• [SUPPLIED DATA]:
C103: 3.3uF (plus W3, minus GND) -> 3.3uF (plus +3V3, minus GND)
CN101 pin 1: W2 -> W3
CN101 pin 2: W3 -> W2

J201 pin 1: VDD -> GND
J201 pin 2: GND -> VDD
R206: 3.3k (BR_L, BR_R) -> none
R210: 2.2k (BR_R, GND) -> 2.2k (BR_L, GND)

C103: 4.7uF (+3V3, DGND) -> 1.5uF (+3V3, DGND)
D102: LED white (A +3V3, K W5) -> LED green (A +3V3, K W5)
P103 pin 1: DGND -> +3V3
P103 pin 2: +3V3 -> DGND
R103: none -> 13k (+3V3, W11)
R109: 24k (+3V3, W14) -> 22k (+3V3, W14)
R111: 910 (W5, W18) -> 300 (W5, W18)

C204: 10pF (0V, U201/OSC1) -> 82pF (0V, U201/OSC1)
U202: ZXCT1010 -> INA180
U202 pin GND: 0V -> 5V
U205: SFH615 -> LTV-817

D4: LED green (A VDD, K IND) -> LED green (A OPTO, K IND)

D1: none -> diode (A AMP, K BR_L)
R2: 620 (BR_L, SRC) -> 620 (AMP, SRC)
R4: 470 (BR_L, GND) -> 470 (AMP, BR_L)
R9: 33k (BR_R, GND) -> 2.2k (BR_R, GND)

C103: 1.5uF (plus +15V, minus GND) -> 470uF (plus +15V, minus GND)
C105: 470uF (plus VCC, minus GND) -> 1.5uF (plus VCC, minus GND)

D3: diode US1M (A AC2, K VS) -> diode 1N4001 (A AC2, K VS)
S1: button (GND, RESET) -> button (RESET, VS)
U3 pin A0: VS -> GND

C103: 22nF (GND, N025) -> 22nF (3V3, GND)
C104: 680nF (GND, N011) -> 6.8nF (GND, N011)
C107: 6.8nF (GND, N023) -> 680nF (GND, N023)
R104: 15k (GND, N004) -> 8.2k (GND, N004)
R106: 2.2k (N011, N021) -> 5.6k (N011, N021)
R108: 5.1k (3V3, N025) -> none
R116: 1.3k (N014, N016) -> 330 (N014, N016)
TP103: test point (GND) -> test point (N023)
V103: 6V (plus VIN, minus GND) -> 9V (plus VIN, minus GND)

• [TASK OBJECTIVE]: All of the entries above should be transcribed exactly, line for line.

• [RESPONSE AREA]:
C103: 3.3uF (plus W3, minus GND) -> 3.3uF (plus +3V3, minus GND)
CN101 pin 1: W2 -> W3
CN101 pin 2: W3 -> W2

J201 pin 1: VDD -> GND
J201 pin 2: GND -> VDD
R206: 3.3k (BR_L, BR_R) -> none
R210: 2.2k (BR_R, GND) -> 2.2k (BR_L, GND)

C103: 4.7uF (+3V3, DGND) -> 1.5uF (+3V3, DGND)
D102: LED white (A +3V3, K W5) -> LED green (A +3V3, K W5)
P103 pin 1: DGND -> +3V3
P103 pin 2: +3V3 -> DGND
R103: none -> 13k (+3V3, W11)
R109: 24k (+3V3, W14) -> 22k (+3V3, W14)
R111: 910 (W5, W18) -> 300 (W5, W18)

C204: 10pF (0V, U201/OSC1) -> 82pF (0V, U201/OSC1)
U202: ZXCT1010 -> INA180
U202 pin GND: 0V -> 5V
U205: SFH615 -> LTV-817

D4: LED green (A VDD, K IND) -> LED green (A OPTO, K IND)

D1: none -> diode (A AMP, K BR_L)
R2: 620 (BR_L, SRC) -> 620 (AMP, SRC)
R4: 470 (BR_L, GND) -> 470 (AMP, BR_L)
R9: 33k (BR_R, GND) -> 2.2k (BR_R, GND)

C103: 1.5uF (plus +15V, minus GND) -> 470uF (plus +15V, minus GND)
C105: 470uF (plus VCC, minus GND) -> 1.5uF (plus VCC, minus GND)

D3: diode US1M (A AC2, K VS) -> diode 1N4001 (A AC2, K VS)
S1: button (GND, RESET) -> button (RESET, VS)
U3 pin A0: VS -> GND

C103: 22nF (GND, N025) -> 22nF (3V3, GND)
C104: 680nF (GND, N011) -> 6.8nF (GND, N011)
C107: 6.8nF (GND, N023) -> 680nF (GND, N023)
R104: 15k (GND, N004) -> 8.2k (GND, N004)
R106: 2.2k (N011, N021) -> 5.6k (N011, N021)
R108: 5.1k (3V3, N025) -> none
R116: 1.3k (N014, N016) -> 330 (N014, N016)
TP103: test point (GND) -> test point (N023)
V103: 6V (plus VIN, minus GND) -> 9V (plus VIN, minus GND)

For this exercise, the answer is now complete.